• [DESCRIPTION OF THE TASK]: Begin at the line that has "white triangle: (119, 65)", stop after the line that has "green trapezoid: (166, 229)", and print exactly those lines from the records below, without any pictures.
------------
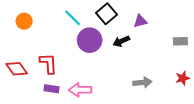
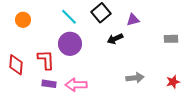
purple circle: (90, 40) -> (70, 44), moved
red diamond: (17, 69) -> (16, 65), turned 40
red star: (183, 78) -> (173, 82), moved

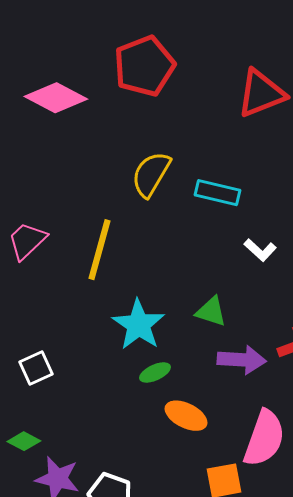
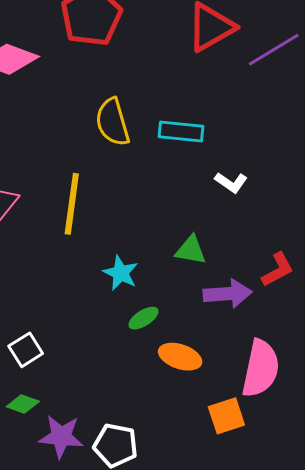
yellow semicircle: (151, 174) -> (113, 122), turned -39
cyan star: (139, 325) -> (121, 273), size x0.7
white square: (36, 368) -> (26, 350), moved

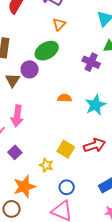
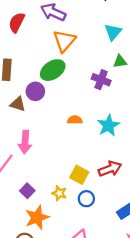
orange triangle: (59, 24) -> (64, 41), size x1.6
brown triangle: (13, 80) -> (18, 104), turned -42
purple square: (15, 152) -> (27, 191), moved
blue circle: (67, 187) -> (86, 199), moved

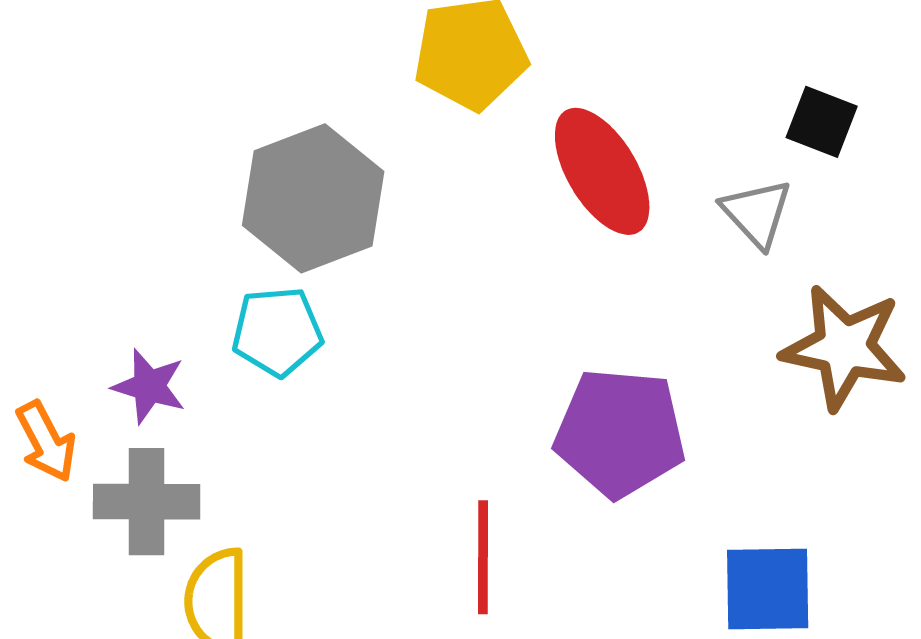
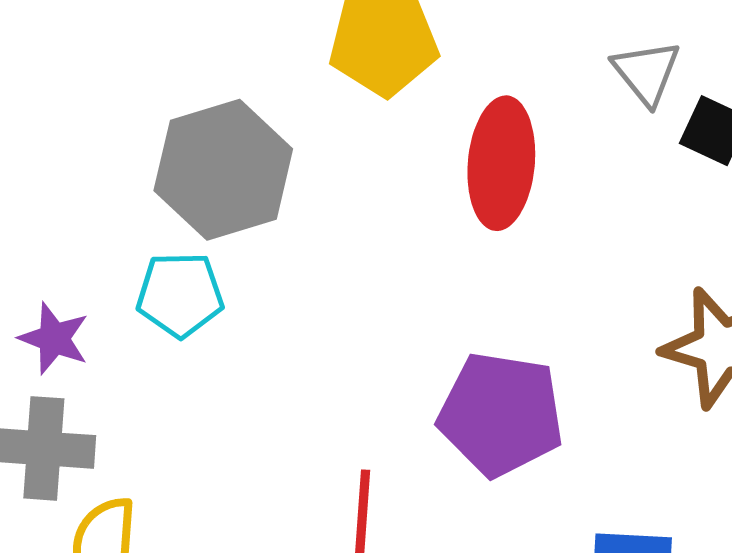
red ellipse: (602, 171) -> (501, 163), turned 32
gray triangle: (757, 213) -> (646, 72), moved

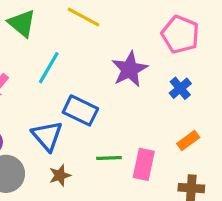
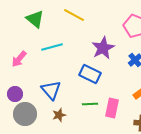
cyan line: (49, 68) -> (52, 47), turned 45
blue rectangle: (80, 110) -> (90, 74), moved

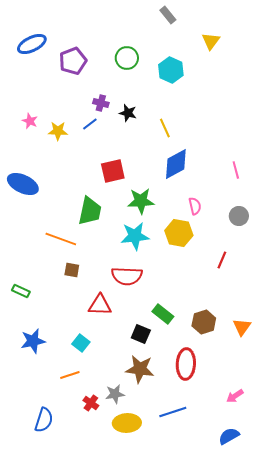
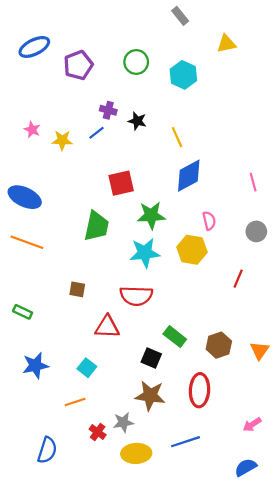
yellow triangle: (211, 41) -> (226, 44), turned 42
orange line: (61, 239) -> (27, 242), moved

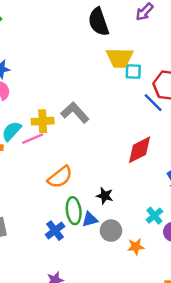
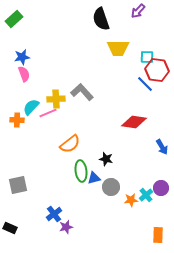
cyan square: (133, 72) -> (147, 57), moved
red diamond: (140, 150) -> (134, 122), turned 35
cyan cross: (154, 216) -> (146, 195), moved
blue cross: (55, 231) -> (54, 214), moved

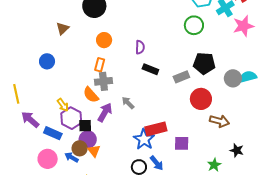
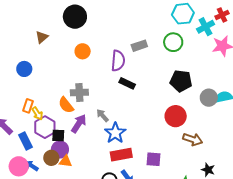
purple semicircle: (140, 47) -> (118, 61), size x1.5
orange rectangle: (100, 65) -> (28, 106), moved
gray rectangle: (181, 77) -> (139, 46), moved
red rectangle: (156, 129) -> (121, 155), moved
blue rectangle: (53, 133) -> (26, 141), turned 36
blue star: (144, 139) -> (115, 133), moved
orange triangle: (94, 151) -> (65, 161), turned -48
blue arrow: (72, 157) -> (32, 166), moved

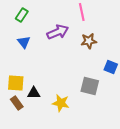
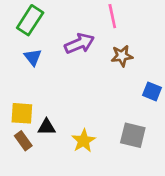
green rectangle: (22, 15) -> (30, 20), size x1.5
gray square: (90, 86) -> (133, 135), moved
yellow star: (61, 103) -> (84, 141), turned 30

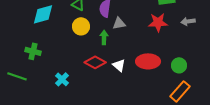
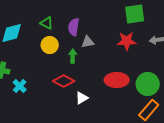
white triangle: (119, 65) -> (82, 98), moved, turned 48
green circle: (179, 65) -> (148, 84), size x1.5
cyan cross: (62, 79) -> (20, 86), moved

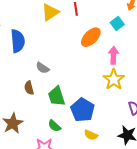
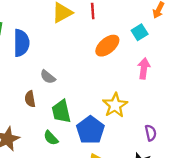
pink arrow: (113, 55) -> (144, 68), moved
yellow star: (114, 79) -> (115, 105), moved
green semicircle: (54, 126) -> (51, 138), moved

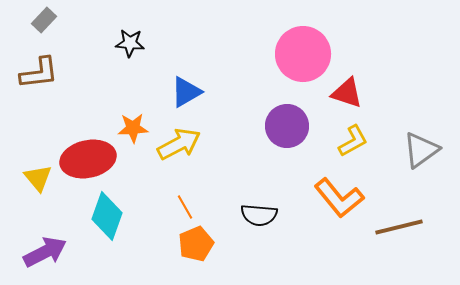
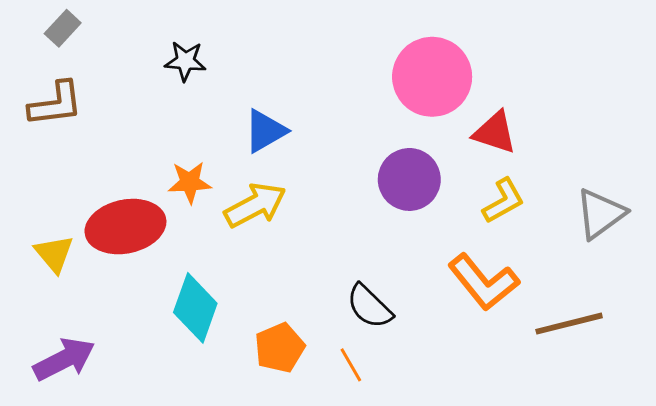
orange line: (185, 207) -> (351, 365), moved
black semicircle: (259, 215) -> (369, 306), turned 39
cyan diamond: (107, 216) -> (195, 308), moved

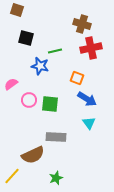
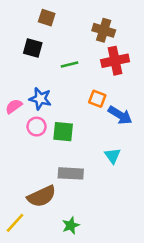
brown square: (17, 10) -> (47, 18), moved
blue star: (40, 66) -> (40, 99), moved
blue arrow: (87, 99) -> (120, 115), moved

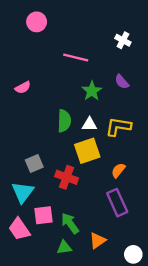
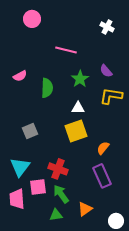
white cross: (123, 40) -> (107, 27), moved
green semicircle: (64, 121) -> (47, 88), moved
yellow L-shape: (118, 127) -> (111, 96), moved
gray square: (34, 163) -> (30, 131), moved
red cross: (67, 177) -> (58, 169), moved
pink trapezoid: (19, 229) -> (17, 199), turned 30

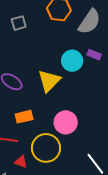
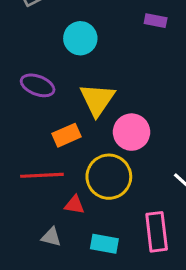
cyan circle: (72, 61) -> (80, 38), moved
yellow triangle: (49, 81) -> (97, 100), moved

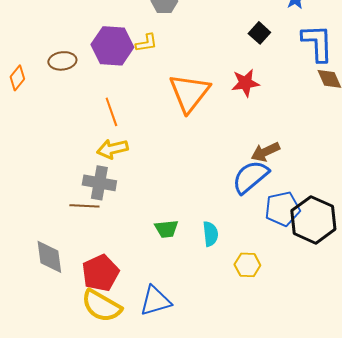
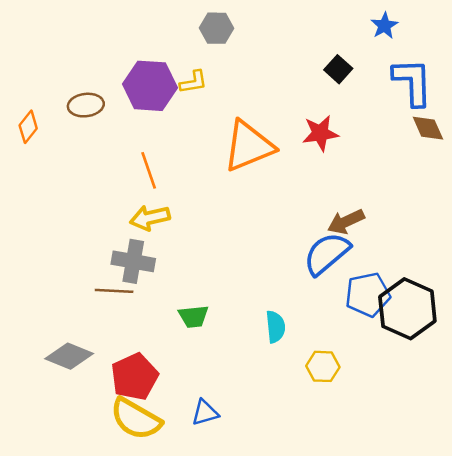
orange triangle: (189, 93) -> (249, 146), turned 30
green trapezoid: (166, 229) -> (193, 316), moved
gray diamond: (49, 257) -> (69, 356), turned -60
blue triangle: (155, 301) -> (205, 413), size x0.7

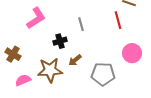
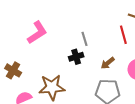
black cross: (60, 41) -> (76, 57), moved
brown arrow: (75, 60) -> (108, 63), moved

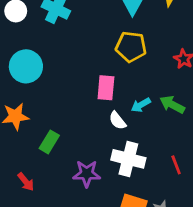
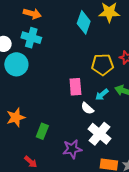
yellow pentagon: (131, 47) -> (103, 65), moved
cyan circle: (26, 66) -> (16, 64), moved
white cross: (128, 159) -> (100, 134), turned 35

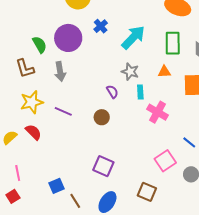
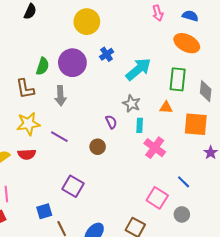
green semicircle: (40, 45) -> (43, 66), turned 42
red semicircle: (33, 132) -> (27, 154), turned 126
pink square: (165, 161) -> (157, 198), turned -30
purple square: (103, 166) -> (73, 186), moved

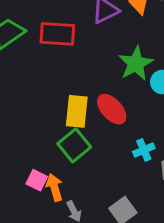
------------
• [SOLUTION FOR THIS TASK]:
white triangle: (119, 65) -> (82, 98), moved, turned 48
green circle: (179, 65) -> (148, 84), size x1.5
cyan cross: (62, 79) -> (20, 86), moved

pink arrow: (113, 55) -> (144, 68), moved
yellow star: (114, 79) -> (115, 105), moved
green semicircle: (54, 126) -> (51, 138), moved

orange line: (185, 207) -> (351, 365), moved
black semicircle: (259, 215) -> (369, 306), turned 39
cyan diamond: (107, 216) -> (195, 308), moved

brown square: (17, 10) -> (47, 18), moved
blue star: (40, 66) -> (40, 99), moved
blue arrow: (87, 99) -> (120, 115), moved

white cross: (123, 40) -> (107, 27), moved
green semicircle: (64, 121) -> (47, 88), moved
yellow L-shape: (118, 127) -> (111, 96), moved
gray square: (34, 163) -> (30, 131), moved
red cross: (67, 177) -> (58, 169), moved
pink trapezoid: (19, 229) -> (17, 199), turned 30

cyan circle: (72, 61) -> (80, 38), moved
yellow triangle: (49, 81) -> (97, 100), moved

orange triangle: (189, 93) -> (249, 146), turned 30
green trapezoid: (166, 229) -> (193, 316), moved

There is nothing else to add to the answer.